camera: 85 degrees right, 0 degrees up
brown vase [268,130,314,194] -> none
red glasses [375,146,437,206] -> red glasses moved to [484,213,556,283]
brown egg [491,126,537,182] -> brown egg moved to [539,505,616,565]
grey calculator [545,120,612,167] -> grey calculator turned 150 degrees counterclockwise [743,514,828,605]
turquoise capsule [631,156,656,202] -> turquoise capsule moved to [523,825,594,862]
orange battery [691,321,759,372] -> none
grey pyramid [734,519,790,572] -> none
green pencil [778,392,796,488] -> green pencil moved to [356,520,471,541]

» **Exercise aim**
All lines from the one containing "orange battery [691,321,759,372] -> none" to the end of the records, both ends included, should be printed exactly and on their own.

» **Task answer**
orange battery [691,321,759,372] -> none
grey pyramid [734,519,790,572] -> none
green pencil [778,392,796,488] -> green pencil moved to [356,520,471,541]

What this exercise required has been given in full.